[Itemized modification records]
------------------------
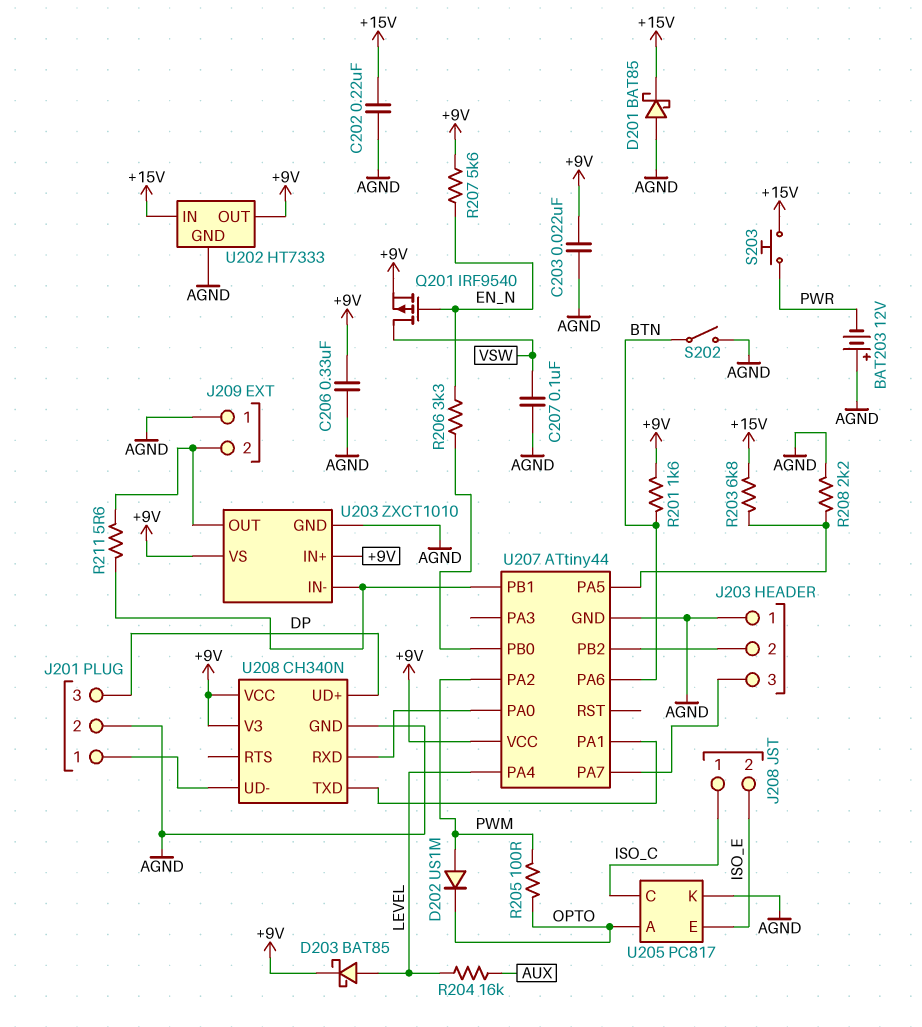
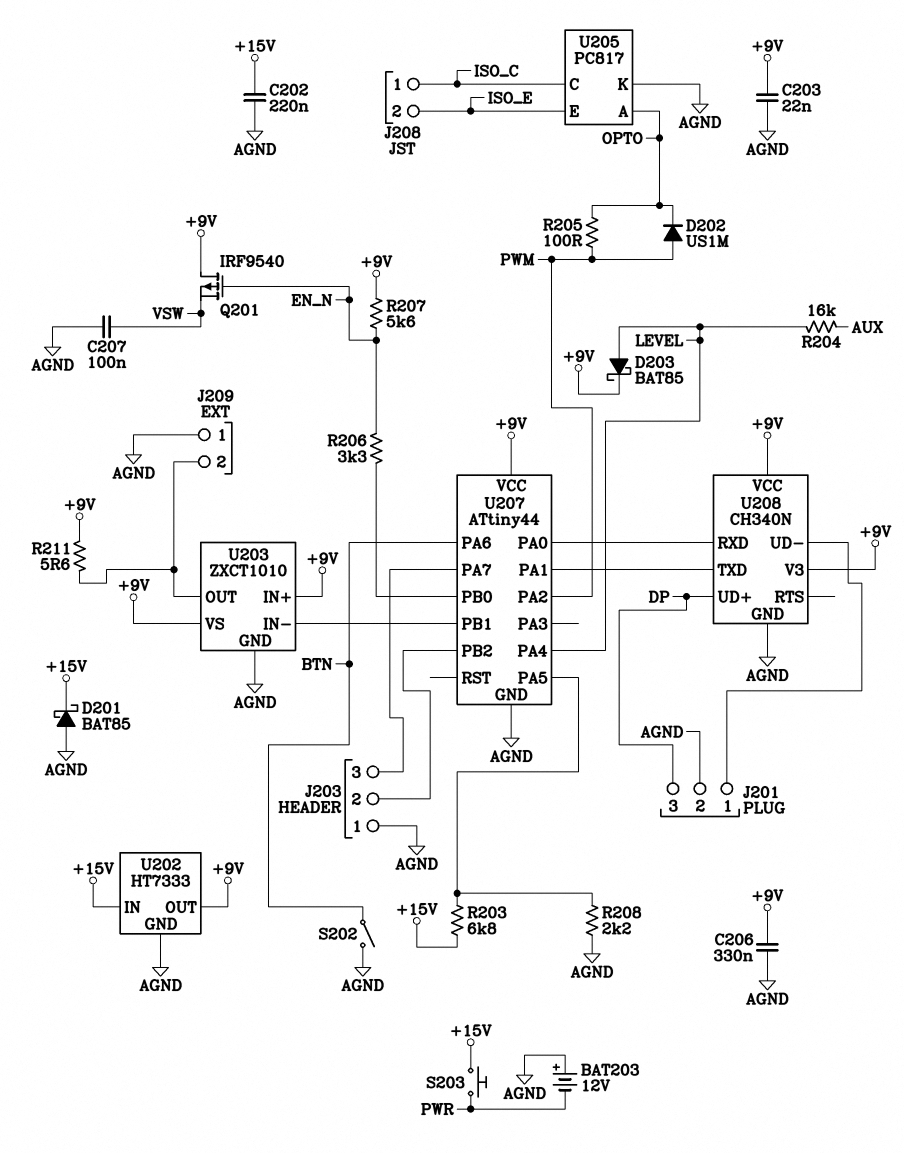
Q201: PMOS IRF9540 (G EN_N, D VSW, S +9V) -> PMOS IRF9540 (G EN_N, D +9V, S VSW)
R201: 1.6k (+9V, BTN) -> none
R211: 5.6 (J209/2, U203/IN-) -> 5.6 (+9V, J209/2)

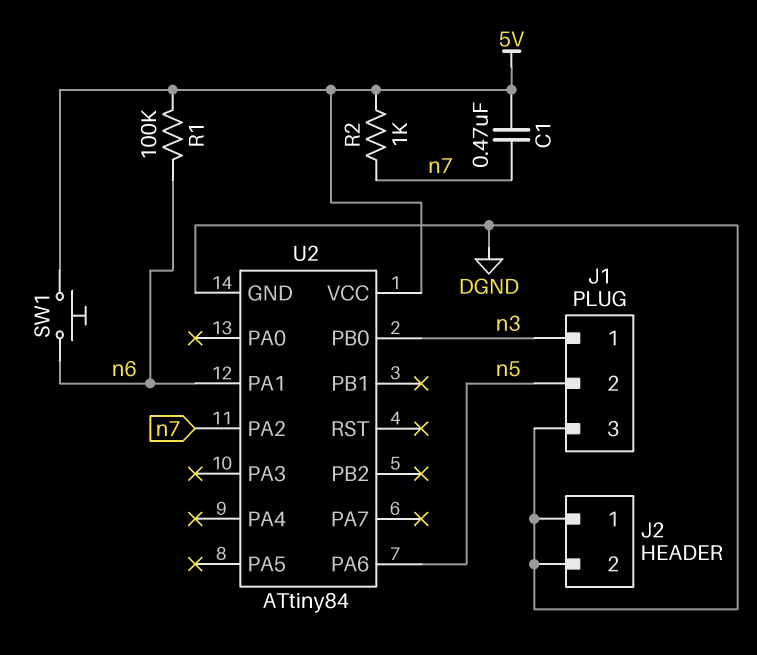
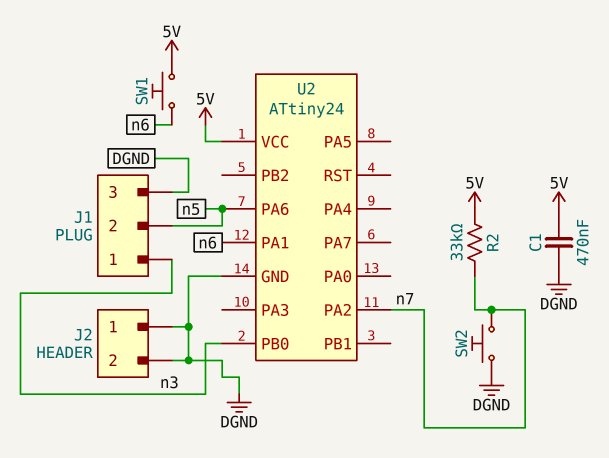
C1: 470nF (5V, n7) -> 470nF (5V, DGND)
R1: 100k (5V, n6) -> none
R2: 1k (5V, n7) -> 33k (5V, n7)
SW2: none -> button (DGND, n7)
U2: ATtiny84 -> ATtiny24

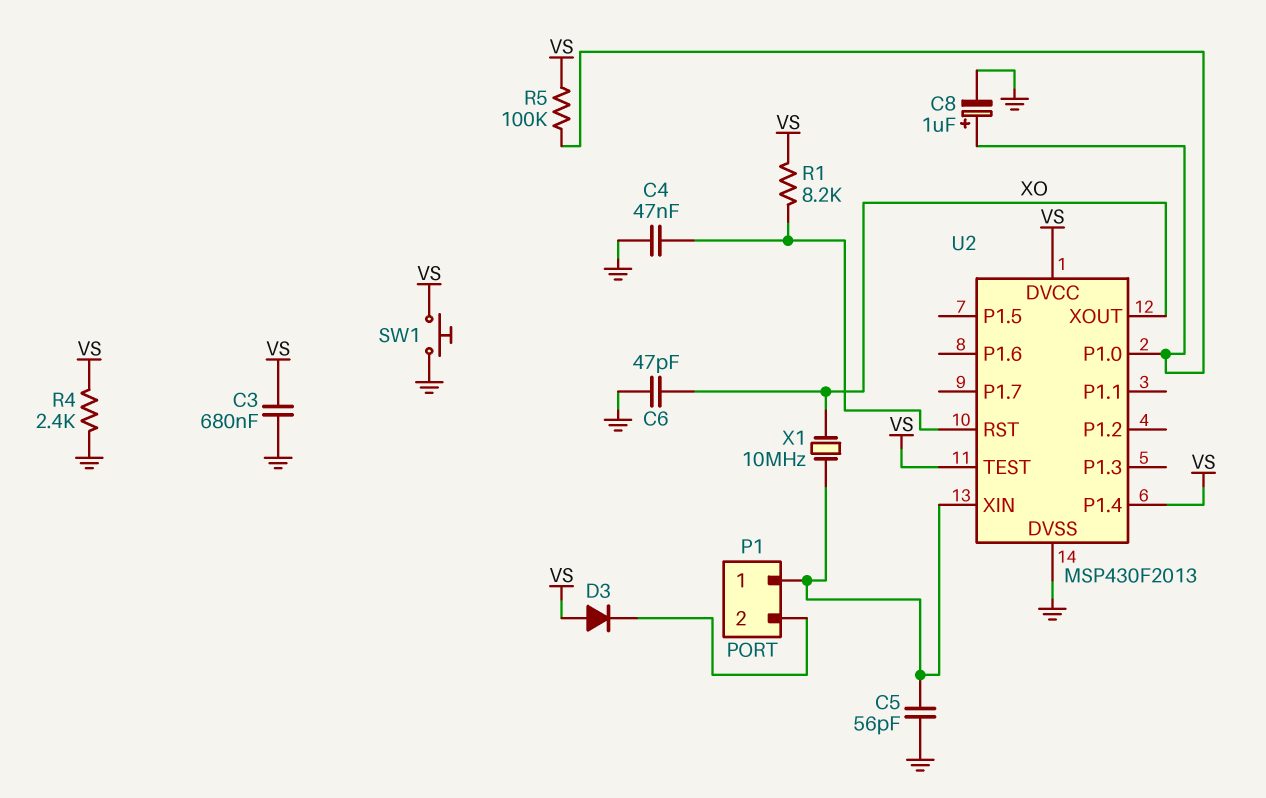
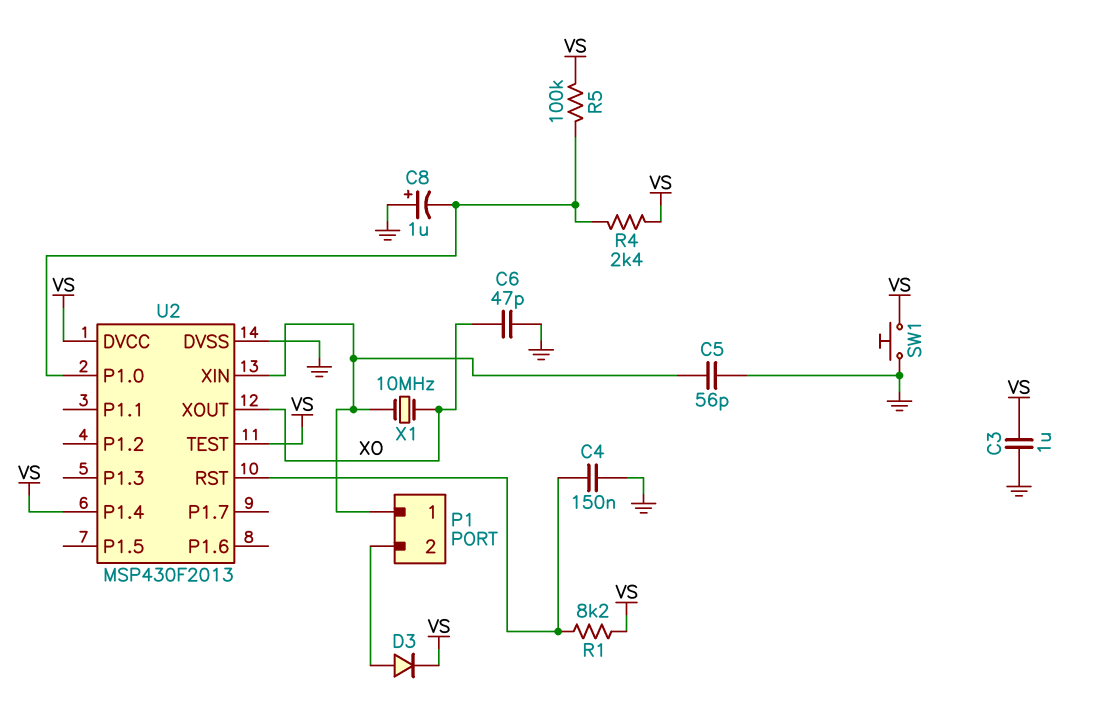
C3: 680nF (GND, VS) -> 1uF (GND, VS)
C4: 47nF (GND, U2/RST) -> 150nF (GND, U2/RST)
C8: 1uF (plus U2/P1.0, minus GND) -> 1uF (plus GND, minus U2/P1.0)
D3: diode (A VS, K P1/2) -> diode (A P1/2, K VS)
R4: 2.4k (GND, VS) -> 2.4k (U2/P1.0, VS)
------------------------
■ Assignment: Look for the string "DGND" in the records, and copy every line where it is found.

■ Task result:
C1: 470nF (5V, n7) -> 470nF (5V, DGND)
SW2: none -> button (DGND, n7)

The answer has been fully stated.